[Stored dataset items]
• • • • •

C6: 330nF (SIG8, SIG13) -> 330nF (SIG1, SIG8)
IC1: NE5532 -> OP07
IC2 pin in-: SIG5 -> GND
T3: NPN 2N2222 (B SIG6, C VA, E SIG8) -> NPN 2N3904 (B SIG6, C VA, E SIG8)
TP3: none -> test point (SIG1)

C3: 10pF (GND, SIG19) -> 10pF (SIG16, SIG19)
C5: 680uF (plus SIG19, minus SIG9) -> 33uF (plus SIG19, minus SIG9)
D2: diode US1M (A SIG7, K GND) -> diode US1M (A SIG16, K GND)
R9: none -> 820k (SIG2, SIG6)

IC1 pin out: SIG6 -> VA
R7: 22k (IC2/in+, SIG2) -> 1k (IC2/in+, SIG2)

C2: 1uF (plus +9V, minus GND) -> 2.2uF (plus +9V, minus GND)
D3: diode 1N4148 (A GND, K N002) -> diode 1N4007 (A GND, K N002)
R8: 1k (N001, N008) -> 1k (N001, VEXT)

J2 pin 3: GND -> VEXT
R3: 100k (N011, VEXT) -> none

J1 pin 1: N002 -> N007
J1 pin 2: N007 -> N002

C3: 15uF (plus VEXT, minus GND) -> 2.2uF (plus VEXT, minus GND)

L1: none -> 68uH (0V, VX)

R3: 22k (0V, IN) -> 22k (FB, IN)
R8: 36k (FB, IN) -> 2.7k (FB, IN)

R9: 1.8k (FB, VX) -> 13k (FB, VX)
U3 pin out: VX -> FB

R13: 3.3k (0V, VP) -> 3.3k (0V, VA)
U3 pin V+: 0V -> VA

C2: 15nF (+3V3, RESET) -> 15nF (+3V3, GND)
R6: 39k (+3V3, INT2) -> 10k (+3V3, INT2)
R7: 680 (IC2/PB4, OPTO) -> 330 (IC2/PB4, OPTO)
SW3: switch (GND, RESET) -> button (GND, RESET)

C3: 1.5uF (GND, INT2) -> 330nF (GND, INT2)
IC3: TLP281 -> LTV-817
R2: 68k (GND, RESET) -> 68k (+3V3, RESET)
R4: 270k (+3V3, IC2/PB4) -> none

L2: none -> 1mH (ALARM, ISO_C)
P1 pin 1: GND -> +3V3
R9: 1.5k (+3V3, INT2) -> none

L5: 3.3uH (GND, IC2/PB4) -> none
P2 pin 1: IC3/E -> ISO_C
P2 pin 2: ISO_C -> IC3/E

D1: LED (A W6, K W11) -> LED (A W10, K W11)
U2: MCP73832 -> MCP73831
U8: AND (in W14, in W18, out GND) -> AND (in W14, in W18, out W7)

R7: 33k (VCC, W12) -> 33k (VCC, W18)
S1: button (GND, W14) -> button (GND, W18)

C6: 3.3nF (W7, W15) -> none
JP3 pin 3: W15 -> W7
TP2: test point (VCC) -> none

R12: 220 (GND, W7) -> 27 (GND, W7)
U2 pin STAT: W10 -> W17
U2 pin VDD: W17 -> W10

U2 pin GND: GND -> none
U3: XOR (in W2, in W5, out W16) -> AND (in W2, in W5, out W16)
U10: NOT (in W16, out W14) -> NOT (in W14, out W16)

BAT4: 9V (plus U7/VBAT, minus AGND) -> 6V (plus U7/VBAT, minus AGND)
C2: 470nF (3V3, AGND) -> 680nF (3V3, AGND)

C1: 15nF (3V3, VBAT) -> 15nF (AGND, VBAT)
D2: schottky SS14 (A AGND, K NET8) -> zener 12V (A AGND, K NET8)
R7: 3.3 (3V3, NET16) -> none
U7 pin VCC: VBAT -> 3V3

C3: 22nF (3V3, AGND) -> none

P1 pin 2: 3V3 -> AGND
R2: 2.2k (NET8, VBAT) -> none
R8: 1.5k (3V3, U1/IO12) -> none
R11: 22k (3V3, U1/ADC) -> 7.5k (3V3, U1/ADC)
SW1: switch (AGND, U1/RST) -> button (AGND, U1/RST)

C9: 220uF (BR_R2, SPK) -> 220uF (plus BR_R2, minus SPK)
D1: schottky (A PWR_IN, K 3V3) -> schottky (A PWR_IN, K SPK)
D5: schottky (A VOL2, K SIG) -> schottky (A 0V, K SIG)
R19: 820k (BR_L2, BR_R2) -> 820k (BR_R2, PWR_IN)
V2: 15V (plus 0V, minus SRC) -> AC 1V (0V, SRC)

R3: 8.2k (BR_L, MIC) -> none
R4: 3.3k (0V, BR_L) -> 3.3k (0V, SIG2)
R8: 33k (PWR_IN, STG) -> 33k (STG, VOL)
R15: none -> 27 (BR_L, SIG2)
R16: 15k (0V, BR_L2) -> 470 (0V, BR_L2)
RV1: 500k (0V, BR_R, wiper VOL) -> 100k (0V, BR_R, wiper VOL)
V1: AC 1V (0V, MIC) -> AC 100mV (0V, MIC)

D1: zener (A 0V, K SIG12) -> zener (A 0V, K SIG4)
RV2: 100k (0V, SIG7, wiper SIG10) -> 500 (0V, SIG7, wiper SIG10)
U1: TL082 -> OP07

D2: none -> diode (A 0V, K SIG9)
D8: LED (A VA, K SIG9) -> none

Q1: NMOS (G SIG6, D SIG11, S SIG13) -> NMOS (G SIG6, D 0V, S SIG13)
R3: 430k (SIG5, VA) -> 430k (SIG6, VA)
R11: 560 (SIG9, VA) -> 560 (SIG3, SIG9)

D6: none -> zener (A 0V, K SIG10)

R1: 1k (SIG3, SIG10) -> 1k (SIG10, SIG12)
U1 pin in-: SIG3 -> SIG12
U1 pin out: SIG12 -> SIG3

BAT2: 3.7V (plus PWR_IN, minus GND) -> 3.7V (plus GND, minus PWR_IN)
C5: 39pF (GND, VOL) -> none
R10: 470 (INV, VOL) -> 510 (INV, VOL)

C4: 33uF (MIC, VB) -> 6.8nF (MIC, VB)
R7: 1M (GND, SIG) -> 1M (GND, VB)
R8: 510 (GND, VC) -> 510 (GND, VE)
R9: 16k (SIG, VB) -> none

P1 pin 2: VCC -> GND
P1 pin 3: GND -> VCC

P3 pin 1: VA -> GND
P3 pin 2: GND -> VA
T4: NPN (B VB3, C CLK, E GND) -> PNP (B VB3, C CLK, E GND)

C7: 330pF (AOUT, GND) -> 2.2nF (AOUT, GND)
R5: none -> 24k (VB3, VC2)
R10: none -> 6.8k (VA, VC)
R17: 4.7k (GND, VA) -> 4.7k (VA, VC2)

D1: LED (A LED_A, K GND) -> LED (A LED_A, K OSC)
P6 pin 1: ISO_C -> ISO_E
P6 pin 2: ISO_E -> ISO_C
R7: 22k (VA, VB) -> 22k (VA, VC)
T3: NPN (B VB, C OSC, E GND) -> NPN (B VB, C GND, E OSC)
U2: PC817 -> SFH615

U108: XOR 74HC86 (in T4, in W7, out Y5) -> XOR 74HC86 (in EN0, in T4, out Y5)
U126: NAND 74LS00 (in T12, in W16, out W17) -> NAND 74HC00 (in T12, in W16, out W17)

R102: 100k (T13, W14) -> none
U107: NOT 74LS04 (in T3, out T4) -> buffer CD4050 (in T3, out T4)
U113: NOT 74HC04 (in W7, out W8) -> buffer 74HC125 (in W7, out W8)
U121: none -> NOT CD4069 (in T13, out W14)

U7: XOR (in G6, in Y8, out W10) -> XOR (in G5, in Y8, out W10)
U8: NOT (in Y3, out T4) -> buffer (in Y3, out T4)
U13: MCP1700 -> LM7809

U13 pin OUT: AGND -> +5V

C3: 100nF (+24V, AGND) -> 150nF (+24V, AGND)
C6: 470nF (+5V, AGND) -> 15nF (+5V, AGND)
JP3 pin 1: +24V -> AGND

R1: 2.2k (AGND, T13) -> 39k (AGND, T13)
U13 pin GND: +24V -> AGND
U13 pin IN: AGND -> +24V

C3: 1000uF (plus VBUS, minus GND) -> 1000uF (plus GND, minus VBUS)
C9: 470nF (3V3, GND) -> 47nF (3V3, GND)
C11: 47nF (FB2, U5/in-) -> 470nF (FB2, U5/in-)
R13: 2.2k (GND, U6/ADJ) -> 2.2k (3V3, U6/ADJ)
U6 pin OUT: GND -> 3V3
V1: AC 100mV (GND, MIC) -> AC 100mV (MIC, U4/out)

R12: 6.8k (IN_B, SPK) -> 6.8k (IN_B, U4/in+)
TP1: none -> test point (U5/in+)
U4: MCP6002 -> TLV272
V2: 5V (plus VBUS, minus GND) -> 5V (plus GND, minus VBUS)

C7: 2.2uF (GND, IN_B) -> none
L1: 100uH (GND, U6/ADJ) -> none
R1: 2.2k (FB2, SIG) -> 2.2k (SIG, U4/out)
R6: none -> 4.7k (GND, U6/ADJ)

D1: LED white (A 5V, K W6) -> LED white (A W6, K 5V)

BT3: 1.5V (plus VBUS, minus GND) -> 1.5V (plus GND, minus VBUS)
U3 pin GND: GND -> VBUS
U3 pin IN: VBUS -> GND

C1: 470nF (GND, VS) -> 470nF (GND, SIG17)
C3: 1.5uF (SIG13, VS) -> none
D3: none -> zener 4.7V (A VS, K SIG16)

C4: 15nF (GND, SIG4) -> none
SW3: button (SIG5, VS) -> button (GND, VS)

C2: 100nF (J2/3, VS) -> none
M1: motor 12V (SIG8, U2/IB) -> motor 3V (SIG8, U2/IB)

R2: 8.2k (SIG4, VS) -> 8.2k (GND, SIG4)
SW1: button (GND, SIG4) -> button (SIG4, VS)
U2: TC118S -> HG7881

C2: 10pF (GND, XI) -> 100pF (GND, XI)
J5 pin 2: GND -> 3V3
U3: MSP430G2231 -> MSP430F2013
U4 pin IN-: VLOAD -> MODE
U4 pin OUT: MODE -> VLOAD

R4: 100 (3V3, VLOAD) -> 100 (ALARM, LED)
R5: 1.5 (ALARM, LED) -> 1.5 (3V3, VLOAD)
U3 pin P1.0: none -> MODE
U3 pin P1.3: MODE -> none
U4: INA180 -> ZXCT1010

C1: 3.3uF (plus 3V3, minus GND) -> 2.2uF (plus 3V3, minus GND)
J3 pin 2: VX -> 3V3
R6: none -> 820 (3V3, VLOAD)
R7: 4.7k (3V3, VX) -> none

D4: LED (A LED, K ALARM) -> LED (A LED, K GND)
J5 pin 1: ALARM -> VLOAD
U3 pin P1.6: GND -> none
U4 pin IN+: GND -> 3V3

• • • • •

### Aim of the task
Return, word for word, the lines of the data above from the line with "P2 pin 2: ISO_C -> IC3/E" through the line with "JP3 pin 3: W15 -> W7", inclusive.

### Written answer
P2 pin 2: ISO_C -> IC3/E

D1: LED (A W6, K W11) -> LED (A W10, K W11)
U2: MCP73832 -> MCP73831
U8: AND (in W14, in W18, out GND) -> AND (in W14, in W18, out W7)

R7: 33k (VCC, W12) -> 33k (VCC, W18)
S1: button (GND, W14) -> button (GND, W18)

C6: 3.3nF (W7, W15) -> none
JP3 pin 3: W15 -> W7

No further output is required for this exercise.